======== DATA SECTION
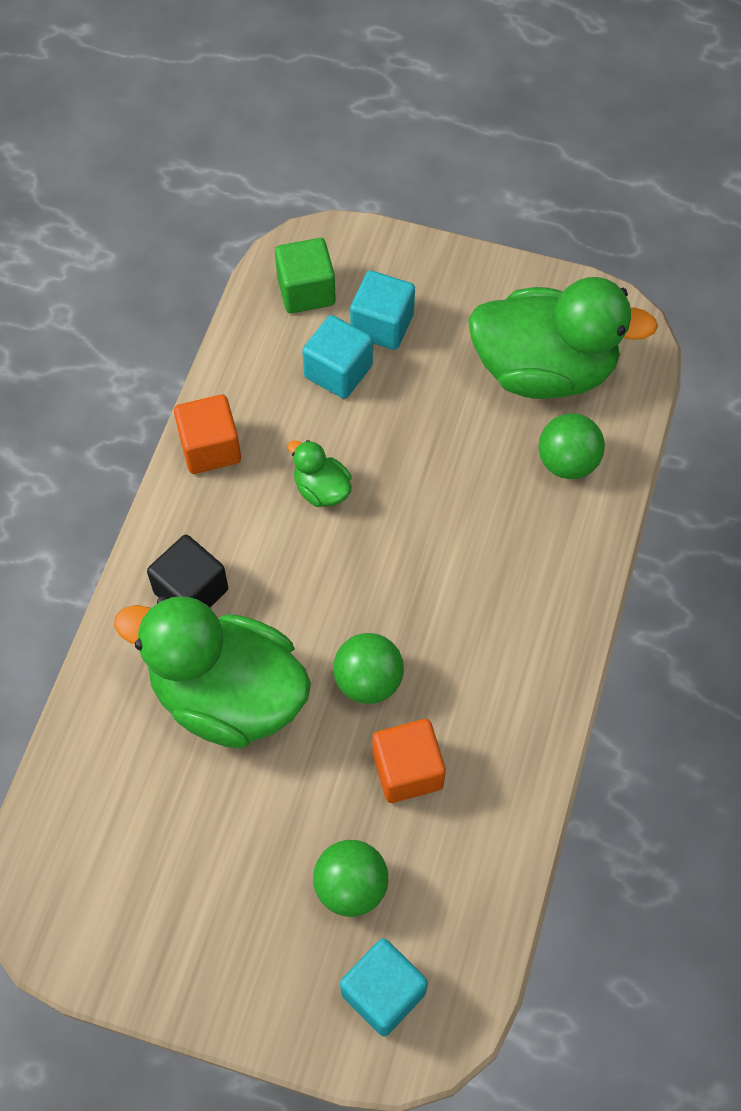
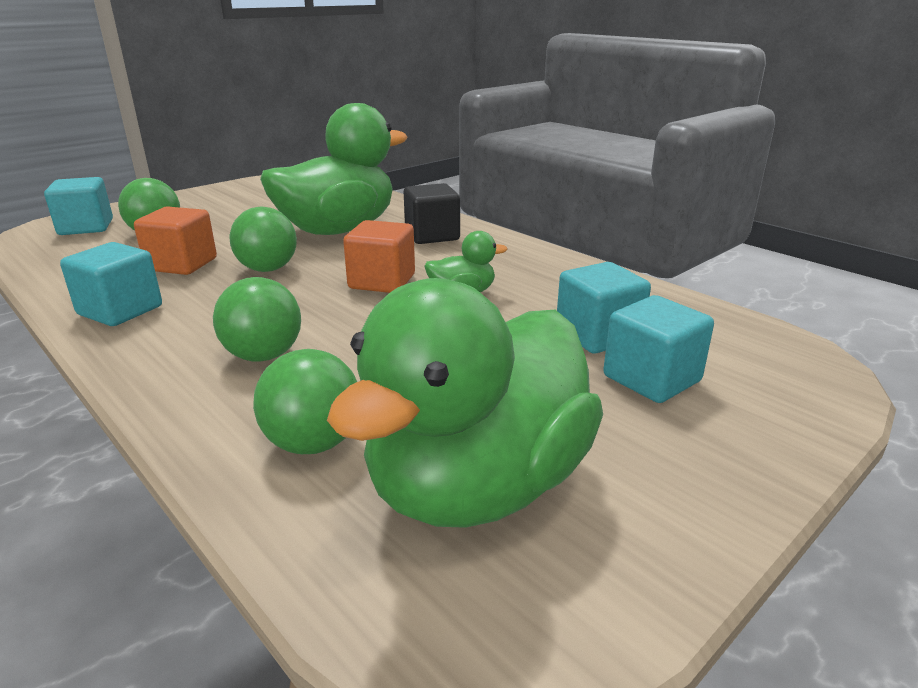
camera: 120 degrees right, 35 degrees down
orange cube [174,395,241,474] -> orange cube moved to [343,220,415,293]
green cube [275,238,336,313] -> none
none -> turquoise cube [60,242,162,326]
none -> green ball [213,277,301,362]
================
--- EXERCISE GOAL ---
Which lines run from the one containing "none -> turquoise cube [60,242,162,326]" to the final line of the entries? Return those lines exactly, and only those.

--- REPLY TO THE EXERCISE ---
none -> turquoise cube [60,242,162,326]
none -> green ball [213,277,301,362]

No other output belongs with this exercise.